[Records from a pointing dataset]
#####
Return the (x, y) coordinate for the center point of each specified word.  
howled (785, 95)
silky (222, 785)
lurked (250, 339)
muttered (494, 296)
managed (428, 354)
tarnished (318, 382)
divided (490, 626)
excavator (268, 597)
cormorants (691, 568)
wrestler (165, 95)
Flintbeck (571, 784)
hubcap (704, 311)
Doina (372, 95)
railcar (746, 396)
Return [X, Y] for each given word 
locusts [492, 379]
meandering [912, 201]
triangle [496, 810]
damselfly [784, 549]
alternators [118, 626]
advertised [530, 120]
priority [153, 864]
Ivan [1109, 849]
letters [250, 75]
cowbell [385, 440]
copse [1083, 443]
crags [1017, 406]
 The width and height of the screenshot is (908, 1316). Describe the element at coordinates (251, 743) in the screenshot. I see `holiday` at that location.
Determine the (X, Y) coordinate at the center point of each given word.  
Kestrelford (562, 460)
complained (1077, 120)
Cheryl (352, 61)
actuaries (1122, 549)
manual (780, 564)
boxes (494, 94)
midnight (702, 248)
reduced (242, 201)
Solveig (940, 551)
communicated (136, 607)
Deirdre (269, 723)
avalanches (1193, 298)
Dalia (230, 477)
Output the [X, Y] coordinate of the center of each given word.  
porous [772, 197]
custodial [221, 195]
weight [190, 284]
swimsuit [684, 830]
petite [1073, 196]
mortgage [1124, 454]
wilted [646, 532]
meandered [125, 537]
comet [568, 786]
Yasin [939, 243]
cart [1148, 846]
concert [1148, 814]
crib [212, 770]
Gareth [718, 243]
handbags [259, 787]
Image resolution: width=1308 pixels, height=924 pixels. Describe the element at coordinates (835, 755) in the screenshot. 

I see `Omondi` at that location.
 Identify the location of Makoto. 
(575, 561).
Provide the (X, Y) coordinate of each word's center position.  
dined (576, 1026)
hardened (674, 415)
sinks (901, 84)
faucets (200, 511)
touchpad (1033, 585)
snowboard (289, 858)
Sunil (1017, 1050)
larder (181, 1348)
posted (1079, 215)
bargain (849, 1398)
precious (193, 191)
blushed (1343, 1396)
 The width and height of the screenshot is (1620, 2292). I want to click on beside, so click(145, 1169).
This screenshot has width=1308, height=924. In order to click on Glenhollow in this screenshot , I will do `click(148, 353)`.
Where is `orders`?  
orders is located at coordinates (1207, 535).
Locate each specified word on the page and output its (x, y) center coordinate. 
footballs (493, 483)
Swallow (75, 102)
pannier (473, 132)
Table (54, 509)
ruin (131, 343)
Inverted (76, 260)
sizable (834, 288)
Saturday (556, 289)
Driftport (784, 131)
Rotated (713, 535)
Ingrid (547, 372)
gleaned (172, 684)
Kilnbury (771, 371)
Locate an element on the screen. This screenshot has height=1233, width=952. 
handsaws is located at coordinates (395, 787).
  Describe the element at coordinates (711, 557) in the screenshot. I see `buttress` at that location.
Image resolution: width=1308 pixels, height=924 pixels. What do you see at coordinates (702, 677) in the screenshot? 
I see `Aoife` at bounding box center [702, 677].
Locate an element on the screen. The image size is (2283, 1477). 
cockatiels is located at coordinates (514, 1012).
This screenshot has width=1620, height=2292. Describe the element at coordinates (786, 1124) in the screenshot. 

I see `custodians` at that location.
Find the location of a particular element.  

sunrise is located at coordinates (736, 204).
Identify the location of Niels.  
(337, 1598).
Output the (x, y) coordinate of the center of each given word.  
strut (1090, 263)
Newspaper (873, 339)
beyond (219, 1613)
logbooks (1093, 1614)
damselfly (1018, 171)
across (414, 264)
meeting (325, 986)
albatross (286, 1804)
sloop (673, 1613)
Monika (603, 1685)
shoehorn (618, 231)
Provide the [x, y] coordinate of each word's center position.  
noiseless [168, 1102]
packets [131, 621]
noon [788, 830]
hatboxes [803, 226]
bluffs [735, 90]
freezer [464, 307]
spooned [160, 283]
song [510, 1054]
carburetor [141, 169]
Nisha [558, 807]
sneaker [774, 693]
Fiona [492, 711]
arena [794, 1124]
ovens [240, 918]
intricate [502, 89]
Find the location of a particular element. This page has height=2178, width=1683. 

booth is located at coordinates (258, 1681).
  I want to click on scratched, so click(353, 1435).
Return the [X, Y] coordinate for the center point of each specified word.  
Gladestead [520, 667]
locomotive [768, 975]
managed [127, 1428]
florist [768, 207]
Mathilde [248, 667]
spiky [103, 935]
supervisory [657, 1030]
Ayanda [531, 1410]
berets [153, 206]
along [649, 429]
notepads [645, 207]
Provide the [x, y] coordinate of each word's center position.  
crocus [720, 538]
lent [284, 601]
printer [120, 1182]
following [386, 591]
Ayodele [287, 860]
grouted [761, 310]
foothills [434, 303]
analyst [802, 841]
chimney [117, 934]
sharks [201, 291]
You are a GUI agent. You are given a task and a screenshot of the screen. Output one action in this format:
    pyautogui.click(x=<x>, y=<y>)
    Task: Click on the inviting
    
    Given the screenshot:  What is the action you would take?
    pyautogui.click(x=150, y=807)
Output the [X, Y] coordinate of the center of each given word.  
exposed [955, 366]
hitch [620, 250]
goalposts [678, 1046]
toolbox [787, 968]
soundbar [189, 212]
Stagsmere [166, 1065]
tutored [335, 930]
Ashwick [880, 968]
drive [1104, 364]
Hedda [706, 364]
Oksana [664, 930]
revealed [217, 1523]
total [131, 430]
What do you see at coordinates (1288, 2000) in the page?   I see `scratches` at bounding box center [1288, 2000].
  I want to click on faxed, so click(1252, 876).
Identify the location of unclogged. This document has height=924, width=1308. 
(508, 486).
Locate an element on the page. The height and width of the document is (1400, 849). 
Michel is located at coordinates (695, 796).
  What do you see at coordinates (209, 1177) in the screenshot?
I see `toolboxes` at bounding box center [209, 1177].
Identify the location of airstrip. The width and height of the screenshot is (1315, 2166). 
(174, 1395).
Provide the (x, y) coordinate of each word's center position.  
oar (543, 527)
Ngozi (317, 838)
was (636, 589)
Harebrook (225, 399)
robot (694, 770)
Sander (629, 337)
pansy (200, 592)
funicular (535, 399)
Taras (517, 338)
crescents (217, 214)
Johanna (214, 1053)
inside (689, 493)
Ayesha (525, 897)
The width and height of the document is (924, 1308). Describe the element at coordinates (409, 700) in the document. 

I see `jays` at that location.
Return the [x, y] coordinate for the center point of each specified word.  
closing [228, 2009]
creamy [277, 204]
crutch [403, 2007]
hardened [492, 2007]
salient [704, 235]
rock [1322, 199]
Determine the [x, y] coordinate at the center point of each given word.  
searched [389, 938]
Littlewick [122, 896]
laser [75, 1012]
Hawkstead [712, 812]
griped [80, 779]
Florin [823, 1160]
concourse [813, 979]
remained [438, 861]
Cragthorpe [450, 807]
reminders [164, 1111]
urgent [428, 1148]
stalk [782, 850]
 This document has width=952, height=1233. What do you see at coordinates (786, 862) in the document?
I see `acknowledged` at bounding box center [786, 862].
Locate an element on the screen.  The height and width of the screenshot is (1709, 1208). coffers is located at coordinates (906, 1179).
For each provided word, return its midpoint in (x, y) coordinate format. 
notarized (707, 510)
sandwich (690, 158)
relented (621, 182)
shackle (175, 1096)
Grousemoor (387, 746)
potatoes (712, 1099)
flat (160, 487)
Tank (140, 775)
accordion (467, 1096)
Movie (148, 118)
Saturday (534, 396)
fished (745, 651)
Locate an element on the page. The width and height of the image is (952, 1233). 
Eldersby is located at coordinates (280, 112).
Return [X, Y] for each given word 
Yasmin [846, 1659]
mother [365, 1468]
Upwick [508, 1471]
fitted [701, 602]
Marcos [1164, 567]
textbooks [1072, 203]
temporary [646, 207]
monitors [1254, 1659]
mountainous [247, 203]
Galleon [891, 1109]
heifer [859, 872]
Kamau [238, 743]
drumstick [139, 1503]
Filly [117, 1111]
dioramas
#####
Write out the listing verbatim, starting with its first line and going on through the line that contains "damselfly [784, 549]", including that line.

Task output:
Return the (x, y) coordinate for the center point of each specified word.  
howled (785, 95)
silky (222, 785)
lurked (250, 339)
muttered (494, 296)
managed (428, 354)
tarnished (318, 382)
divided (490, 626)
excavator (268, 597)
cormorants (691, 568)
wrestler (165, 95)
Flintbeck (571, 784)
hubcap (704, 311)
Doina (372, 95)
railcar (746, 396)
Return [X, Y] for each given word 
locusts [492, 379]
meandering [912, 201]
triangle [496, 810]
damselfly [784, 549]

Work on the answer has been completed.